_TASK STATEMENT_:
Please return the data word for word and leave out any picture it contains.

START INFORMATION SHOWN

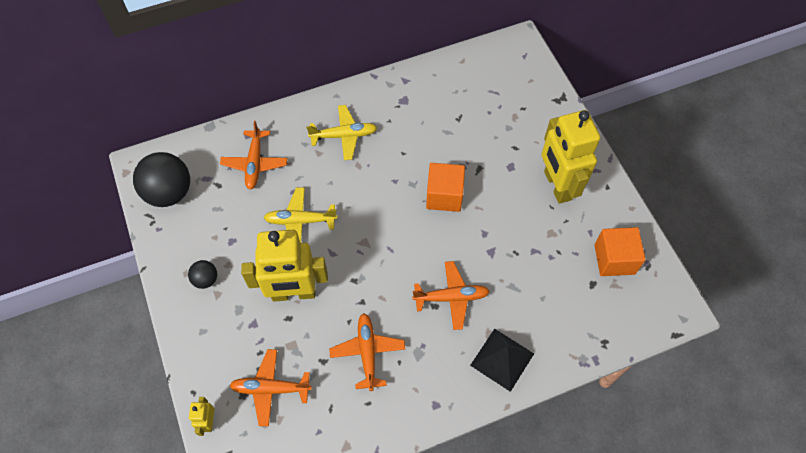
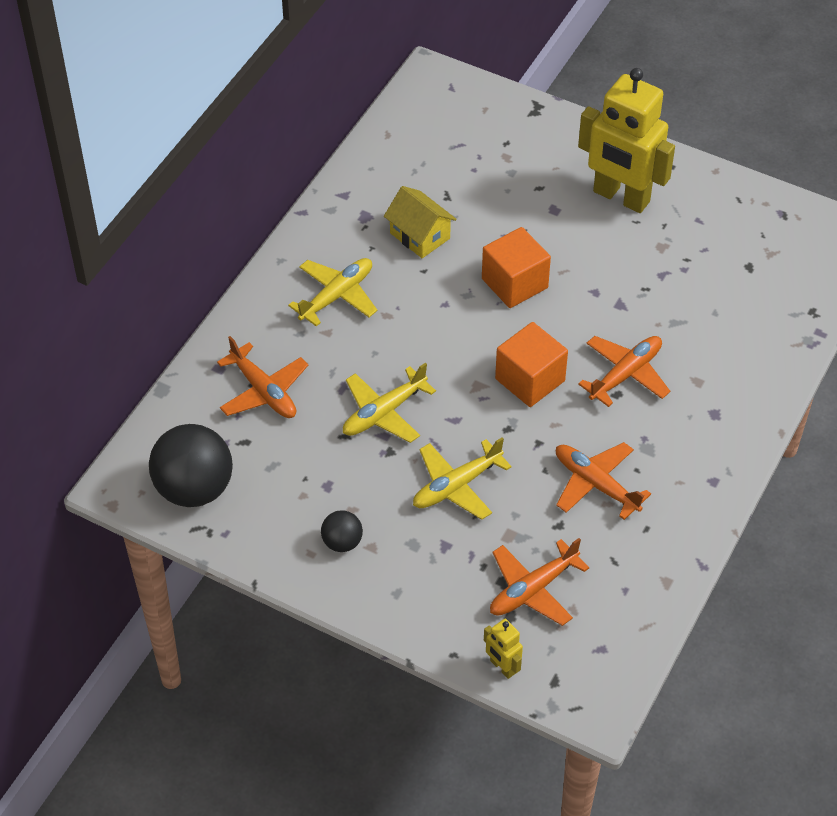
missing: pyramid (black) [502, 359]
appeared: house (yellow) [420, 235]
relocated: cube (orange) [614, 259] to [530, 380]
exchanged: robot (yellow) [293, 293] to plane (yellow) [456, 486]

END INFORMATION SHOWN

_RESULT FOR THIS TASK_:
missing: pyramid (black) [502, 359]
appeared: house (yellow) [420, 235]
relocated: cube (orange) [614, 259] to [530, 380]
exchanged: robot (yellow) [293, 293] to plane (yellow) [456, 486]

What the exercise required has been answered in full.